> **Input material**:

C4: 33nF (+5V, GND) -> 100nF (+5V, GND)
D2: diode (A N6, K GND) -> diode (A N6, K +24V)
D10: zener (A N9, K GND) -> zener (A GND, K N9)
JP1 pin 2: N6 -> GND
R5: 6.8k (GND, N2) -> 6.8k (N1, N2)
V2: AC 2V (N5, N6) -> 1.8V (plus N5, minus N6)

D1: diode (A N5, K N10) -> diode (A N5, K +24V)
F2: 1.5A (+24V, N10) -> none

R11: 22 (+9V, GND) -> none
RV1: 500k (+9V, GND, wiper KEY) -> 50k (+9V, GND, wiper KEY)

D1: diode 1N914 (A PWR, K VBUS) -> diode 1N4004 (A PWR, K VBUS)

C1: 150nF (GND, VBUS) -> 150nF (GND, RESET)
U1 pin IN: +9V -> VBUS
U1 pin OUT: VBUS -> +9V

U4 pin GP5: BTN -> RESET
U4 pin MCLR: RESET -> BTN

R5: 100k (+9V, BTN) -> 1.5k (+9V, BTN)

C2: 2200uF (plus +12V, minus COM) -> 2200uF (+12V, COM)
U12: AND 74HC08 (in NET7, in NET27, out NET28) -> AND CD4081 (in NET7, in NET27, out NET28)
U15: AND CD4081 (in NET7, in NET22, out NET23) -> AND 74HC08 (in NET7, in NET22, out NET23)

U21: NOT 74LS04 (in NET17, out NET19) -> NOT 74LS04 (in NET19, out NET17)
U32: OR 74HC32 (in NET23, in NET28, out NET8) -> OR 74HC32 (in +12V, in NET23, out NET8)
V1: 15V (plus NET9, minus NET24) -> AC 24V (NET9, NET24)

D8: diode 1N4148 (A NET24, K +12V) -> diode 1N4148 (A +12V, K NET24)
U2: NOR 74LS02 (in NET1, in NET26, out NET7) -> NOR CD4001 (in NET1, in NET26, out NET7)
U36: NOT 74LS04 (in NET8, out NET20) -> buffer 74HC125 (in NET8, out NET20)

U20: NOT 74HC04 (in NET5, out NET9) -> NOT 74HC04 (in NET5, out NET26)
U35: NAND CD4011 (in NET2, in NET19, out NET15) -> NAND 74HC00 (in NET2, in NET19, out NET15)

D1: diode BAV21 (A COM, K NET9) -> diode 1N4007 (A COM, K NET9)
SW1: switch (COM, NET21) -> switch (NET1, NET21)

> **Task**:
Would you please return all of the data exactly?

> **Solution for this exercise**:
C4: 33nF (+5V, GND) -> 100nF (+5V, GND)
D2: diode (A N6, K GND) -> diode (A N6, K +24V)
D10: zener (A N9, K GND) -> zener (A GND, K N9)
JP1 pin 2: N6 -> GND
R5: 6.8k (GND, N2) -> 6.8k (N1, N2)
V2: AC 2V (N5, N6) -> 1.8V (plus N5, minus N6)

D1: diode (A N5, K N10) -> diode (A N5, K +24V)
F2: 1.5A (+24V, N10) -> none

R11: 22 (+9V, GND) -> none
RV1: 500k (+9V, GND, wiper KEY) -> 50k (+9V, GND, wiper KEY)

D1: diode 1N914 (A PWR, K VBUS) -> diode 1N4004 (A PWR, K VBUS)

C1: 150nF (GND, VBUS) -> 150nF (GND, RESET)
U1 pin IN: +9V -> VBUS
U1 pin OUT: VBUS -> +9V

U4 pin GP5: BTN -> RESET
U4 pin MCLR: RESET -> BTN

R5: 100k (+9V, BTN) -> 1.5k (+9V, BTN)

C2: 2200uF (plus +12V, minus COM) -> 2200uF (+12V, COM)
U12: AND 74HC08 (in NET7, in NET27, out NET28) -> AND CD4081 (in NET7, in NET27, out NET28)
U15: AND CD4081 (in NET7, in NET22, out NET23) -> AND 74HC08 (in NET7, in NET22, out NET23)

U21: NOT 74LS04 (in NET17, out NET19) -> NOT 74LS04 (in NET19, out NET17)
U32: OR 74HC32 (in NET23, in NET28, out NET8) -> OR 74HC32 (in +12V, in NET23, out NET8)
V1: 15V (plus NET9, minus NET24) -> AC 24V (NET9, NET24)

D8: diode 1N4148 (A NET24, K +12V) -> diode 1N4148 (A +12V, K NET24)
U2: NOR 74LS02 (in NET1, in NET26, out NET7) -> NOR CD4001 (in NET1, in NET26, out NET7)
U36: NOT 74LS04 (in NET8, out NET20) -> buffer 74HC125 (in NET8, out NET20)

U20: NOT 74HC04 (in NET5, out NET9) -> NOT 74HC04 (in NET5, out NET26)
U35: NAND CD4011 (in NET2, in NET19, out NET15) -> NAND 74HC00 (in NET2, in NET19, out NET15)

D1: diode BAV21 (A COM, K NET9) -> diode 1N4007 (A COM, K NET9)
SW1: switch (COM, NET21) -> switch (NET1, NET21)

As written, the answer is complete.